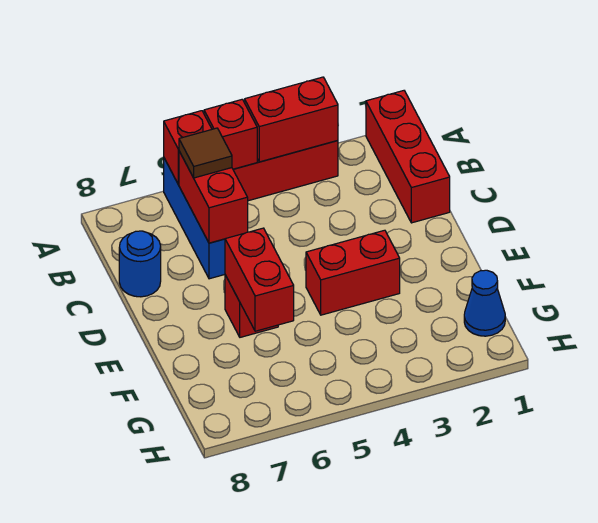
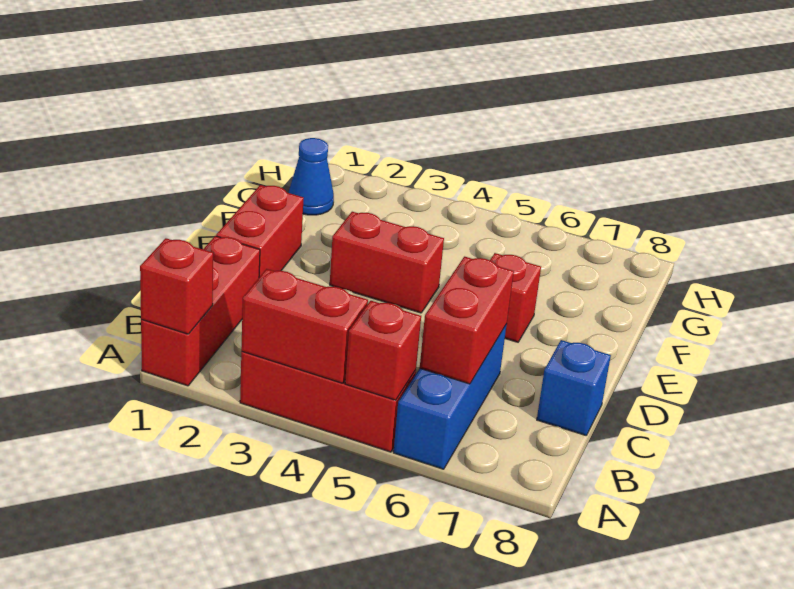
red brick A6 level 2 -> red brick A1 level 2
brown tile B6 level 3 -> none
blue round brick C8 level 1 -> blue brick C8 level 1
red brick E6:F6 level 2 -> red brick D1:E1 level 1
==
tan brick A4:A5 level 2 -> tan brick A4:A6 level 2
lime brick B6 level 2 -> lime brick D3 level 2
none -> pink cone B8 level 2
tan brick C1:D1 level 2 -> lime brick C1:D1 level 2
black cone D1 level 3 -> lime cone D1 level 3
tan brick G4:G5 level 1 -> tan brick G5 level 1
---
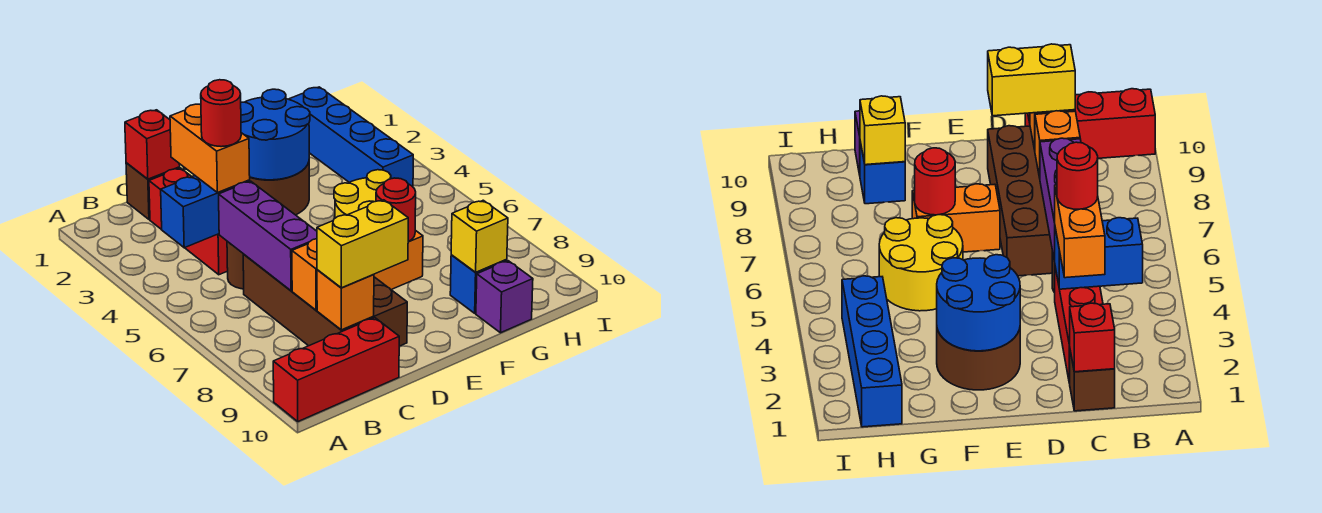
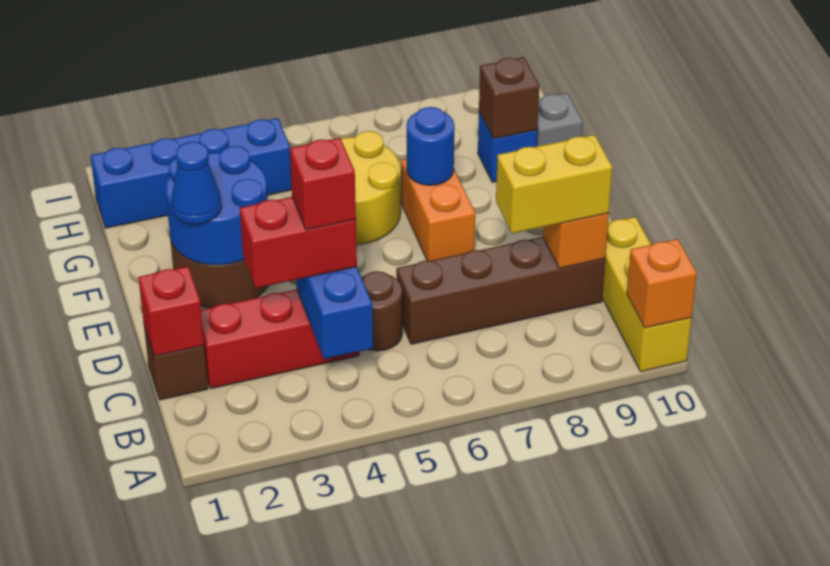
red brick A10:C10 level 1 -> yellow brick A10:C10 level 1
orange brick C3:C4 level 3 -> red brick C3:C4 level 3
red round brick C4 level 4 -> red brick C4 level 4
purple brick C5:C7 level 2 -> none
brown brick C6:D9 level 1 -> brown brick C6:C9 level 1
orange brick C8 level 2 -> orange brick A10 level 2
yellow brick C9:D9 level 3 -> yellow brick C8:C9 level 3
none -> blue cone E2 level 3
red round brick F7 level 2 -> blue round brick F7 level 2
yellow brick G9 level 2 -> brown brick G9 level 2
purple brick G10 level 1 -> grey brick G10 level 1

— WHAT THE EXERCISE ASKS —
All lines above from the one containing "none -> blue cone E2 level 3" to the one containing "purple brick G10" must be repeated exactly, both lines included, and no others.

— FINISHED EXERCISE —
none -> blue cone E2 level 3
red round brick F7 level 2 -> blue round brick F7 level 2
yellow brick G9 level 2 -> brown brick G9 level 2
purple brick G10 level 1 -> grey brick G10 level 1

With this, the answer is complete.